[The task]
Whenever a line of the entries below holds the string "donut", copy that line and return it.

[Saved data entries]
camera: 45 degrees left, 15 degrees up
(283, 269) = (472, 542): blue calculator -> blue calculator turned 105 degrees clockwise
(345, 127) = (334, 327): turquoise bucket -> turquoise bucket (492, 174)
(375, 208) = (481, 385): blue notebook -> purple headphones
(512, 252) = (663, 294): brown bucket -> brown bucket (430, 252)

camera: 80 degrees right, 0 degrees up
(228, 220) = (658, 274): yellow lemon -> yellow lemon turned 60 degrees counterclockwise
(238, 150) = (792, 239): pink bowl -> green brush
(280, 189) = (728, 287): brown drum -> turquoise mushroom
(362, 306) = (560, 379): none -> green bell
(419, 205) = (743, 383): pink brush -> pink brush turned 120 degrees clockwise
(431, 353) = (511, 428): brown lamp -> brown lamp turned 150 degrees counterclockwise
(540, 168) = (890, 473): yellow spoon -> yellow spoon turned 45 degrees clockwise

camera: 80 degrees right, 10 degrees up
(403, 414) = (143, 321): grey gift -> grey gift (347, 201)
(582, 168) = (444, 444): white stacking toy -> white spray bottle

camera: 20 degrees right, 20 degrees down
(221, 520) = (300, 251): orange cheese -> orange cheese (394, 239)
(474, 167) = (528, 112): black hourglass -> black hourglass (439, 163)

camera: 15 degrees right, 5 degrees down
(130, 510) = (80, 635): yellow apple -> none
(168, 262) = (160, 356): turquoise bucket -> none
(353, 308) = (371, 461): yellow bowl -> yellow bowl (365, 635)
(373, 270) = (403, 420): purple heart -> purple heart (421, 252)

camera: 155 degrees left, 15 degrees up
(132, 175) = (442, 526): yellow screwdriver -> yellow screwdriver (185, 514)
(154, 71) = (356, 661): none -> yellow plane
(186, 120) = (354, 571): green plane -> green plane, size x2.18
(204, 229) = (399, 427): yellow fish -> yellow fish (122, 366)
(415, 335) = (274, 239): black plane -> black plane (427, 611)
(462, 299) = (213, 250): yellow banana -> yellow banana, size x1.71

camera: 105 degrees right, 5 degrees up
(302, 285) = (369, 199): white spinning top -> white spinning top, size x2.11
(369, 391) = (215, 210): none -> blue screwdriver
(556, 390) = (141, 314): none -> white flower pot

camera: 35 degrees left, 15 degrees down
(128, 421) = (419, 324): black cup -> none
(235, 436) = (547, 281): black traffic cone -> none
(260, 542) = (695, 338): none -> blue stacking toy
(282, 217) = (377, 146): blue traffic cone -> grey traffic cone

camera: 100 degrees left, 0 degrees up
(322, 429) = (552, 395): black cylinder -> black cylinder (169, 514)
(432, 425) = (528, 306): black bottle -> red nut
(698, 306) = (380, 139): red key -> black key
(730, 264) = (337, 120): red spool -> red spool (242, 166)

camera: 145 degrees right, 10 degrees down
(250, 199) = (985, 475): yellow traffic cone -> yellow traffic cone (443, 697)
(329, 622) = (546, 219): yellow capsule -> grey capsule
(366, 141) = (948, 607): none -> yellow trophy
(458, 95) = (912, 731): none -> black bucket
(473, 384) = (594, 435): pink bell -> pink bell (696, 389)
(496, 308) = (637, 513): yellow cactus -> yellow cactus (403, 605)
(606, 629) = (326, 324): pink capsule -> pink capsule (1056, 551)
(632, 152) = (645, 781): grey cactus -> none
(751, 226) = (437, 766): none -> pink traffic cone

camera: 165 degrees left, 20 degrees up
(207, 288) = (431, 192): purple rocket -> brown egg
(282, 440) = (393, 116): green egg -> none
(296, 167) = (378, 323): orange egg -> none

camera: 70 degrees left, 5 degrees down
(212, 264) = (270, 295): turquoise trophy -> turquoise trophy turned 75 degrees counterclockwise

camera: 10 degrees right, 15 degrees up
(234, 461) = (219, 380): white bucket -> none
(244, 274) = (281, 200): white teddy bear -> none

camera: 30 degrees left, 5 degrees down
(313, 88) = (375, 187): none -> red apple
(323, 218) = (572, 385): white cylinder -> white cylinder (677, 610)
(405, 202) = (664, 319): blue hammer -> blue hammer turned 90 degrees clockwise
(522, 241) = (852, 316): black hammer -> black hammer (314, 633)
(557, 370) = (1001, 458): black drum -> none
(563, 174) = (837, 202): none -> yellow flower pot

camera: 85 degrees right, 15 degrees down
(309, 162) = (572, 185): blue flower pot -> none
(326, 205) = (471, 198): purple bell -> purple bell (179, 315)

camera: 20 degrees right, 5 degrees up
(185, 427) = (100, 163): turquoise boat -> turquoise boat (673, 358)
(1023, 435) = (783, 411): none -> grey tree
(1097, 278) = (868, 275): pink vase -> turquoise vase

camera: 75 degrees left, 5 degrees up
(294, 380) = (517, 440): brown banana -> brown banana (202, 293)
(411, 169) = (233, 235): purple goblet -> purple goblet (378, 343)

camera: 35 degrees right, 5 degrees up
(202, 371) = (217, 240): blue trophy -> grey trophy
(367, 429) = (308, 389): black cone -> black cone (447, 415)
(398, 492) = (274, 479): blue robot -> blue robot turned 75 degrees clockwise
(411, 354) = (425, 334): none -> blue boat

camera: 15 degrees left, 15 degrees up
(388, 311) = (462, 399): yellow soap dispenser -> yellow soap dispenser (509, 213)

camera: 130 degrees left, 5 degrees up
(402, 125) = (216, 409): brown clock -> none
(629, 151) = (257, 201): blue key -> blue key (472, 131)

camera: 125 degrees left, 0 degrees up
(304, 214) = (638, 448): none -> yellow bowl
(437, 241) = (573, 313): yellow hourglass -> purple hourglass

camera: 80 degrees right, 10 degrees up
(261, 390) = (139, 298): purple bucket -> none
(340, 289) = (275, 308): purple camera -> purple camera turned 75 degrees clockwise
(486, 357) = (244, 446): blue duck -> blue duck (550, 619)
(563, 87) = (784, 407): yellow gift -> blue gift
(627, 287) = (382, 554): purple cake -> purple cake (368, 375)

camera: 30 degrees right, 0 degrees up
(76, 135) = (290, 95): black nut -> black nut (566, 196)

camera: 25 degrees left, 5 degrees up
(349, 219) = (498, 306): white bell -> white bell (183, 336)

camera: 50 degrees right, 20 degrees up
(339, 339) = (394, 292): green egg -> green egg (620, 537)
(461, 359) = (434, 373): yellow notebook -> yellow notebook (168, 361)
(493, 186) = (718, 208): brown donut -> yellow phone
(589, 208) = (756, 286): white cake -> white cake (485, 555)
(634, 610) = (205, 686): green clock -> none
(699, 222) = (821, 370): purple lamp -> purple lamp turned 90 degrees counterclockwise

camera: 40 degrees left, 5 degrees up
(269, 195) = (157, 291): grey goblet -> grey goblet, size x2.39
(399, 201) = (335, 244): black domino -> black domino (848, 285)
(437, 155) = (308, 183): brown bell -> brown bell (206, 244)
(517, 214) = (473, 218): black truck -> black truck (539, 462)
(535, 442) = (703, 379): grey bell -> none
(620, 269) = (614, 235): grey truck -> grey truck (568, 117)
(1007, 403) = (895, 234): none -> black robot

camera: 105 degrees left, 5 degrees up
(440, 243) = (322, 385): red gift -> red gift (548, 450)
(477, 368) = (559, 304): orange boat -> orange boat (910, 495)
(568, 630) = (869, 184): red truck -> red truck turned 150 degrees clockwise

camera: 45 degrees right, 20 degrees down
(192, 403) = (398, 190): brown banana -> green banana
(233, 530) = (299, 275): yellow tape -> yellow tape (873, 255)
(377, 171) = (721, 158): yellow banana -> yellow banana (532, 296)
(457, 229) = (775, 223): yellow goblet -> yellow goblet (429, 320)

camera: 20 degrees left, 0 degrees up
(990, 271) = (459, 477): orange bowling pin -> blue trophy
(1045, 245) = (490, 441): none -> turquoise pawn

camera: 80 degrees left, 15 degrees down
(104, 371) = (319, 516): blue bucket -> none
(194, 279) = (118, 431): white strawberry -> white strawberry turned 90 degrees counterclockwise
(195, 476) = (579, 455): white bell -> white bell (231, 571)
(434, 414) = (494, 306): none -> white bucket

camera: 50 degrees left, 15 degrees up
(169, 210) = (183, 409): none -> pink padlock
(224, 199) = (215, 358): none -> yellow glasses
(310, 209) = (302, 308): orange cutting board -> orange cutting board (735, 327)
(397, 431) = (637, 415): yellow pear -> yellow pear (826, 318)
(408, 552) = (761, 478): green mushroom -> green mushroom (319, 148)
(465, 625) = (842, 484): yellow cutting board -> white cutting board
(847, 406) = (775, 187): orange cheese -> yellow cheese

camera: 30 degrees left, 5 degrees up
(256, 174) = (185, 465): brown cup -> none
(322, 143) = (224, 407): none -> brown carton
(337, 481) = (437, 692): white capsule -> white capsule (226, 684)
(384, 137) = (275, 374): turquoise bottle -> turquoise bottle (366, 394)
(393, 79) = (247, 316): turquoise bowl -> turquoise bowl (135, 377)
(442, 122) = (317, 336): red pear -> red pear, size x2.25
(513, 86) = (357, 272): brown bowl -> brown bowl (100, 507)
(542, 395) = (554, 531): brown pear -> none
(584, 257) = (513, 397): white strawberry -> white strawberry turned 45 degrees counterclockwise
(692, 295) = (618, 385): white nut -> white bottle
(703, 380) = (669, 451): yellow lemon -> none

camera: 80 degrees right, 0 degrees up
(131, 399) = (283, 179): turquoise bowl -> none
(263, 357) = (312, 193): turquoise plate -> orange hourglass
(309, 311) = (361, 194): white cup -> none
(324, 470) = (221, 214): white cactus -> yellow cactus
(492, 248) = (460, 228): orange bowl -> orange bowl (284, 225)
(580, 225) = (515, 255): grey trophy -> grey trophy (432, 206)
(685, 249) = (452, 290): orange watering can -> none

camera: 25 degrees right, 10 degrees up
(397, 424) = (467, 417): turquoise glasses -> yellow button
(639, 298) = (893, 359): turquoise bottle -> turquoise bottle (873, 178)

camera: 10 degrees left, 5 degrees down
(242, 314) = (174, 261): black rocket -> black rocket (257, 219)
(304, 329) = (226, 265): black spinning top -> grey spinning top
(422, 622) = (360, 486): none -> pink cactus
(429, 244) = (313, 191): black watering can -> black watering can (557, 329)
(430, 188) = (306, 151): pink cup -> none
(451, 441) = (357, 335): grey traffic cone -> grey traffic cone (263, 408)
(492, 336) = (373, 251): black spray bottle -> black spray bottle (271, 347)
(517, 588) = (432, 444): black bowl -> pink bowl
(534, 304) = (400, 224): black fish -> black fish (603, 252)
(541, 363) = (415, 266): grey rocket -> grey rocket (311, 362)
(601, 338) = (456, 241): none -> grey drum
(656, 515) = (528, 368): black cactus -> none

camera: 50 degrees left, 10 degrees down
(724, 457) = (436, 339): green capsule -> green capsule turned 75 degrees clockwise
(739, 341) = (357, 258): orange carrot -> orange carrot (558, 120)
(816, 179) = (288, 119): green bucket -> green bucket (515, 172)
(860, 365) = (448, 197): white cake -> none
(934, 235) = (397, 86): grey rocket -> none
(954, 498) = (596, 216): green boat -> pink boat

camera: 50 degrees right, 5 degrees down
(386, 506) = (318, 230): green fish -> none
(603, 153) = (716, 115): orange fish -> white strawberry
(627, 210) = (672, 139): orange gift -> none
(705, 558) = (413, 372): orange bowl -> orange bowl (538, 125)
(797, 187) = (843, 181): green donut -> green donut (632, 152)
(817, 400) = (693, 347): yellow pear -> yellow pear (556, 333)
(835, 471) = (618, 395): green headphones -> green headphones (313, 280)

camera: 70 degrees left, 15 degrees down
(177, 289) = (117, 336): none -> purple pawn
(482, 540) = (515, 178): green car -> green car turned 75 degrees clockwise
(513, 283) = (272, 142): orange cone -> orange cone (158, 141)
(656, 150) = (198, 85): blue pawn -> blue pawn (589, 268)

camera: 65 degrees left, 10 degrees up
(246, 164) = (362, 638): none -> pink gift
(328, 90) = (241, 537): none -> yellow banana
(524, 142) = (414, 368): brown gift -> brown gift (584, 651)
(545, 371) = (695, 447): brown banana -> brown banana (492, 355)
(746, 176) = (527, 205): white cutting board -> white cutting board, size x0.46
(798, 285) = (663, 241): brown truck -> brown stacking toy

[The completed task]
(493, 186) = (718, 208): brown donut -> yellow phone
(797, 187) = (843, 181): green donut -> green donut (632, 152)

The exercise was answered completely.